* _Your task_:
How many lines in the items below contain the string "lace", with case counting? Reply with the number only.

Image-based spatial reasoning data:
^^^^

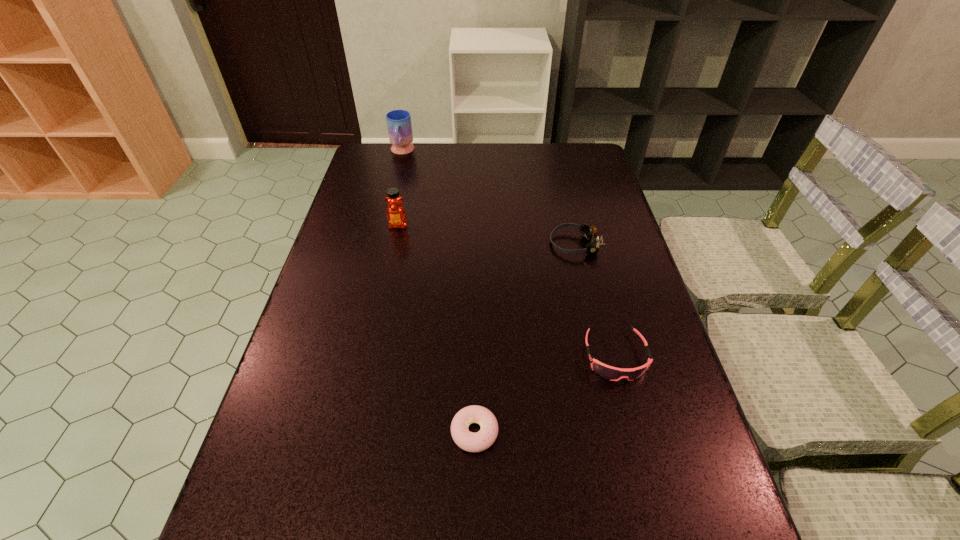
What are the coordinates of `free location located through the lenses of the farther goggles` in the screenshot? It's located at (436, 244).

The image size is (960, 540). Identify the location of vacant space situated on the front-facing side of the fourth farthest object. (656, 511).

This screenshot has width=960, height=540. I want to click on vacant space located on the left of the third object from right to left, so click(368, 432).

The width and height of the screenshot is (960, 540). What are the coordinates of `object present at the far edge` in the screenshot? It's located at (399, 125).

I want to click on mug positioned at the left edge, so click(x=399, y=125).

Identify the location of honey located in the left edge section of the desktop. (396, 215).

Locate an element on the screen. This screenshot has height=540, width=960. object that is positioned at the far left corner is located at coordinates (399, 125).

Find the location of a particular element. This screenshot has height=540, width=960. vacant space at the far edge of the desktop is located at coordinates (531, 170).

The width and height of the screenshot is (960, 540). In order to click on vacant space at the left edge of the desktop in this screenshot , I will do `click(365, 213)`.

Locate an element on the screen. Image resolution: width=960 pixels, height=540 pixels. vacant space at the right edge is located at coordinates (679, 434).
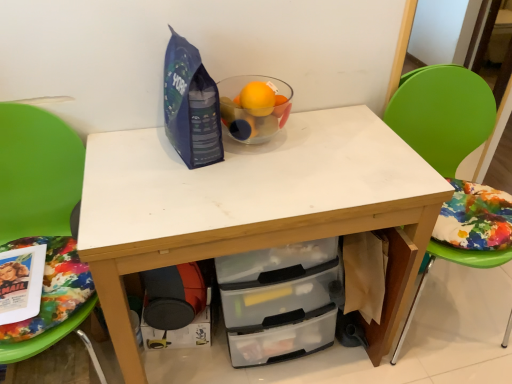
Question: Is transparent glass bowl at center inside the boundaries of green fabric chair at left, the first chair in the left-to-right sequence, or outside?

Choices:
 (A) outside
 (B) inside

Answer: (A)

Question: Considering the positions of transparent glass bowl at center and green fabric chair at left, the first chair in the left-to-right sequence, in the image, is transparent glass bowl at center taller or shorter than green fabric chair at left, the first chair in the left-to-right sequence,?

Choices:
 (A) short
 (B) tall

Answer: (A)

Question: Considering the real-world distances, which object is farthest from the transparent glass bowl at center?

Choices:
 (A) green fabric chair at left, which is counted as the 2th chair, starting from the right
 (B) white matte table at center
 (C) green plastic chair at right, the 2th chair from the left
 (D) black plastic drawer at lower center

Answer: (D)

Question: Which object is the closest to the green fabric chair at left, which is counted as the 2th chair, starting from the right?

Choices:
 (A) black plastic drawer at lower center
 (B) green plastic chair at right, the 2th chair from the left
 (C) transparent glass bowl at center
 (D) white matte table at center

Answer: (D)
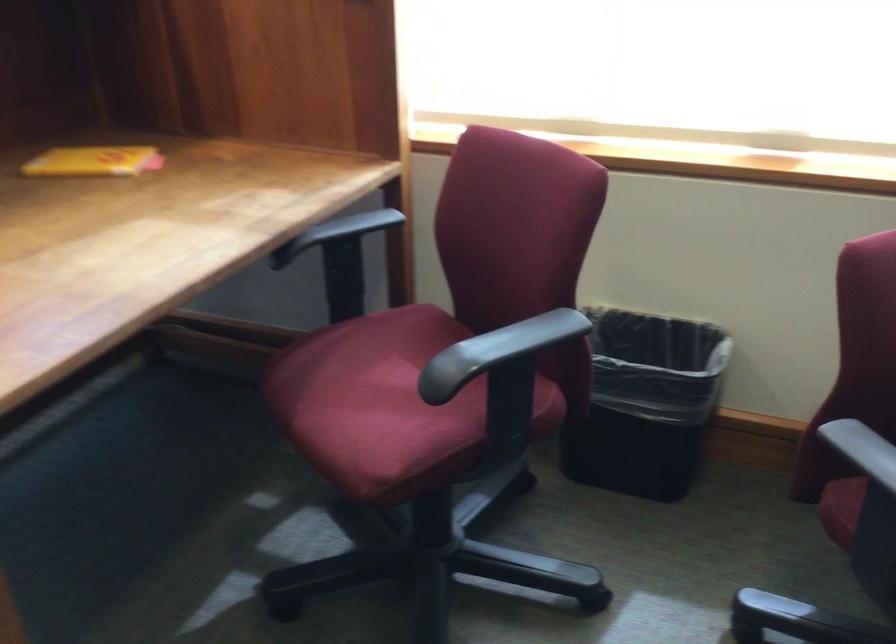
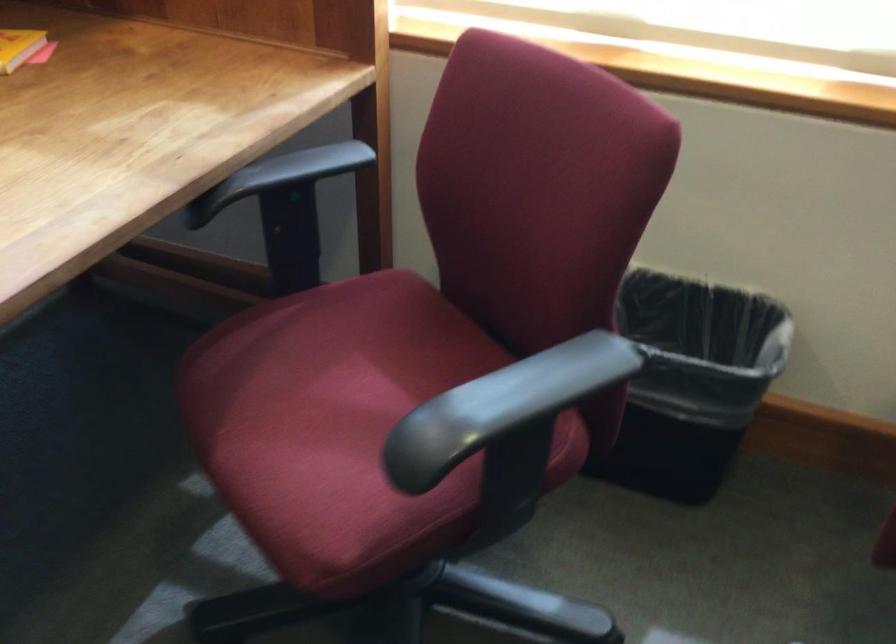
Question: The images are taken continuously from a first-person perspective. In which direction is your viewpoint rotating?

Choices:
 (A) Left
 (B) Right
 (C) Up
 (D) Down

Answer: (D)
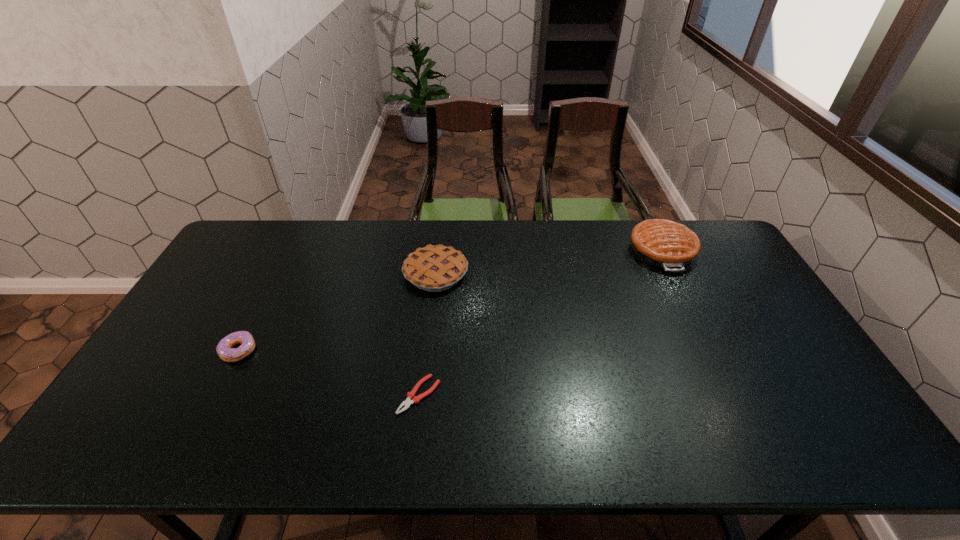
Identify the location of free space between the third farthest object and the left pie. (337, 312).

This screenshot has width=960, height=540. Identify the location of free space between the third tallest object and the rightmost object. (450, 300).

Find the location of a particular element. The width and height of the screenshot is (960, 540). vacant area that lies between the right pie and the left pie is located at coordinates (549, 262).

This screenshot has height=540, width=960. Identify the location of unoccupied area between the leftmost object and the shortest object. (329, 373).

The width and height of the screenshot is (960, 540). I want to click on unoccupied position between the shorter pie and the tallest object, so click(549, 262).

Identify the location of free spot between the shorter pie and the second nearest object. The height and width of the screenshot is (540, 960). (337, 312).

Locate an element on the screen. The image size is (960, 540). empty location between the shorter pie and the shortest object is located at coordinates (427, 334).

The width and height of the screenshot is (960, 540). Find the location of `empty location between the shorter pie and the taller pie`. empty location between the shorter pie and the taller pie is located at coordinates (549, 262).

The width and height of the screenshot is (960, 540). What are the coordinates of `vacant space that's between the tallest object and the third shortest object` in the screenshot? It's located at (549, 262).

Select which object is the closest to the shorter pie. Please provide its 2D coordinates. Your answer should be formatted as a tuple, i.e. [(x, y)], where the tuple contains the x and y coordinates of a point satisfying the conditions above.

[(411, 398)]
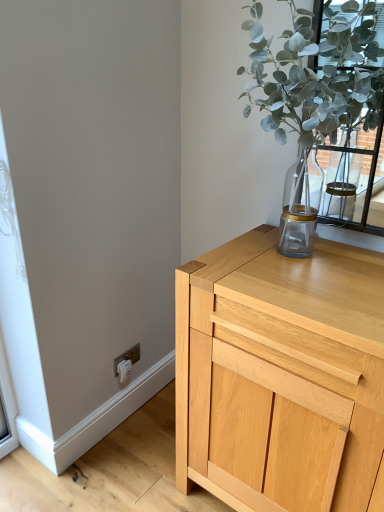
Question: Considering the relative positions of green leafy plant at upper right and white plastic electric outlet at lower left in the image provided, is green leafy plant at upper right in front of white plastic electric outlet at lower left?

Choices:
 (A) no
 (B) yes

Answer: (B)

Question: Is green leafy plant at upper right aimed at white plastic electric outlet at lower left?

Choices:
 (A) yes
 (B) no

Answer: (B)

Question: Does green leafy plant at upper right have a smaller size compared to white plastic electric outlet at lower left?

Choices:
 (A) no
 (B) yes

Answer: (A)

Question: Considering the relative sizes of green leafy plant at upper right and white plastic electric outlet at lower left in the image provided, is green leafy plant at upper right thinner than white plastic electric outlet at lower left?

Choices:
 (A) yes
 (B) no

Answer: (B)

Question: From the image's perspective, is green leafy plant at upper right under white plastic electric outlet at lower left?

Choices:
 (A) no
 (B) yes

Answer: (A)

Question: Looking at the image, does light wood cabinet at upper right seem bigger or smaller compared to white plastic electric outlet at lower left?

Choices:
 (A) small
 (B) big

Answer: (B)

Question: Considering the positions of light wood cabinet at upper right and white plastic electric outlet at lower left in the image, is light wood cabinet at upper right wider or thinner than white plastic electric outlet at lower left?

Choices:
 (A) wide
 (B) thin

Answer: (A)

Question: In the image, is light wood cabinet at upper right on the left side or the right side of white plastic electric outlet at lower left?

Choices:
 (A) left
 (B) right

Answer: (B)

Question: Considering the positions of point (355, 356) and point (135, 360), is point (355, 356) closer or farther from the camera than point (135, 360)?

Choices:
 (A) farther
 (B) closer

Answer: (B)

Question: From a real-world perspective, is green leafy plant at upper right physically located above or below light wood cabinet at upper right?

Choices:
 (A) above
 (B) below

Answer: (A)

Question: Is green leafy plant at upper right bigger or smaller than light wood cabinet at upper right?

Choices:
 (A) big
 (B) small

Answer: (B)

Question: In terms of height, does green leafy plant at upper right look taller or shorter compared to light wood cabinet at upper right?

Choices:
 (A) short
 (B) tall

Answer: (A)

Question: Do you think green leafy plant at upper right is within light wood cabinet at upper right, or outside of it?

Choices:
 (A) outside
 (B) inside

Answer: (A)

Question: In terms of height, does white plastic electric outlet at lower left look taller or shorter compared to green leafy plant at upper right?

Choices:
 (A) tall
 (B) short

Answer: (B)

Question: From a real-world perspective, relative to green leafy plant at upper right, is white plastic electric outlet at lower left vertically above or below?

Choices:
 (A) below
 (B) above

Answer: (A)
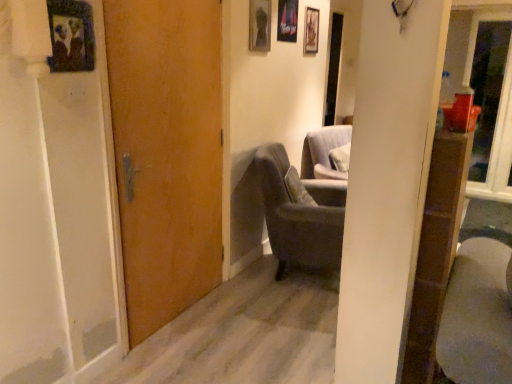
Question: Does transparent glass door at upper right appear on the right side of dark gray fabric chair at center?

Choices:
 (A) no
 (B) yes

Answer: (B)

Question: Is transparent glass door at upper right shorter than dark gray fabric chair at center?

Choices:
 (A) no
 (B) yes

Answer: (A)

Question: Does transparent glass door at upper right come in front of dark gray fabric chair at center?

Choices:
 (A) no
 (B) yes

Answer: (A)

Question: Are transparent glass door at upper right and dark gray fabric chair at center far apart?

Choices:
 (A) yes
 (B) no

Answer: (A)

Question: From a real-world perspective, is transparent glass door at upper right on top of dark gray fabric chair at center?

Choices:
 (A) yes
 (B) no

Answer: (A)

Question: Based on their sizes in the image, would you say metallic silver picture frame at upper center, which ranks as the third picture frame in left-to-right order, is bigger or smaller than matte glass picture frame at upper center, which ranks as the third picture frame in right-to-left order?

Choices:
 (A) big
 (B) small

Answer: (B)

Question: From a real-world perspective, is metallic silver picture frame at upper center, marked as the second picture frame in a right-to-left arrangement, physically located above or below matte glass picture frame at upper center, the third picture frame from the back?

Choices:
 (A) above
 (B) below

Answer: (A)

Question: In terms of height, does metallic silver picture frame at upper center, which ranks as the third picture frame in left-to-right order, look taller or shorter compared to matte glass picture frame at upper center, the third picture frame from the back?

Choices:
 (A) short
 (B) tall

Answer: (B)

Question: Is metallic silver picture frame at upper center, marked as the second picture frame in a right-to-left arrangement, spatially inside matte glass picture frame at upper center, which ranks as the 2th picture frame in left-to-right order, or outside of it?

Choices:
 (A) inside
 (B) outside

Answer: (B)

Question: Based on their sizes in the image, would you say wooden door at center is bigger or smaller than wooden picture frame at upper left, the 1th picture frame from the front?

Choices:
 (A) big
 (B) small

Answer: (A)

Question: Considering the positions of point (173, 16) and point (60, 13), is point (173, 16) closer or farther from the camera than point (60, 13)?

Choices:
 (A) closer
 (B) farther

Answer: (B)

Question: Is wooden door at center wider or thinner than wooden picture frame at upper left, the fourth picture frame viewed from the right?

Choices:
 (A) thin
 (B) wide

Answer: (B)

Question: From a real-world perspective, is wooden door at center physically located above or below wooden picture frame at upper left, the first picture frame viewed from the left?

Choices:
 (A) below
 (B) above

Answer: (A)

Question: Would you say wooden door at center is to the left or to the right of dark gray fabric chair at center in the picture?

Choices:
 (A) right
 (B) left

Answer: (B)

Question: Is wooden door at center wider or thinner than dark gray fabric chair at center?

Choices:
 (A) wide
 (B) thin

Answer: (B)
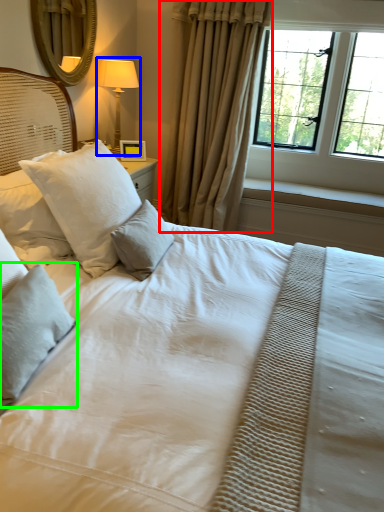
Question: Which is nearer to the curtain (highlighted by a red box)? bedside lamp (highlighted by a blue box) or pillow (highlighted by a green box).

Choices:
 (A) bedside lamp
 (B) pillow

Answer: (A)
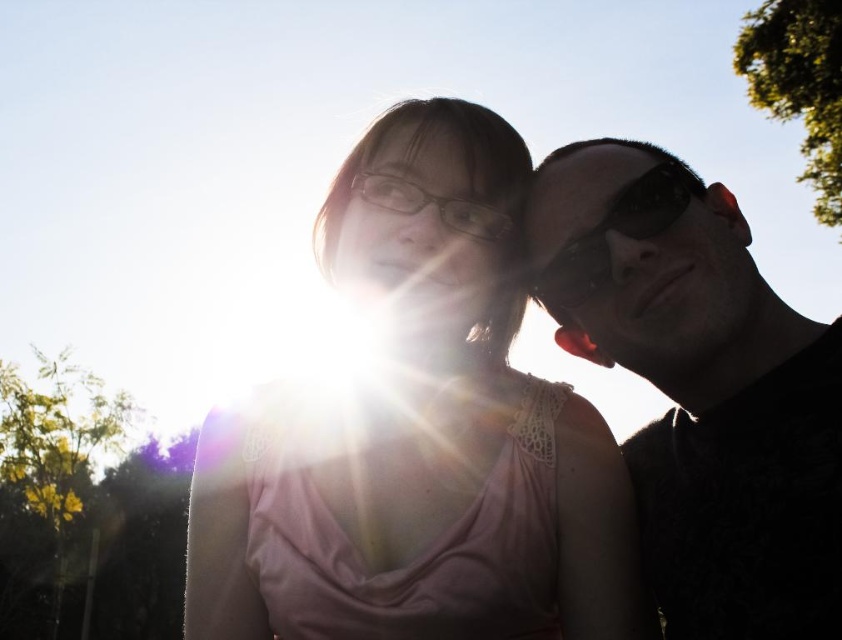
Question: Can you confirm if pink lace tank top at center is positioned to the left of black matte sunglasses at right?

Choices:
 (A) yes
 (B) no

Answer: (A)

Question: Estimate the real-world distances between objects in this image. Which object is closer to the pink lace tank top at center?

Choices:
 (A) black reflective sunglasses at right
 (B) black matte sunglasses at right

Answer: (B)

Question: Which of these objects is positioned farthest from the black reflective sunglasses at right?

Choices:
 (A) pink lace tank top at center
 (B) black matte sunglasses at right

Answer: (A)

Question: Which of the following is the farthest from the observer?

Choices:
 (A) (653, 259)
 (B) (568, 273)
 (C) (440, 620)

Answer: (B)

Question: Can you confirm if black matte sunglasses at right is smaller than black reflective sunglasses at right?

Choices:
 (A) no
 (B) yes

Answer: (A)

Question: In this image, where is black matte sunglasses at right located relative to black reflective sunglasses at right?

Choices:
 (A) above
 (B) below

Answer: (B)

^^^^

* _Solution to this problem_:
3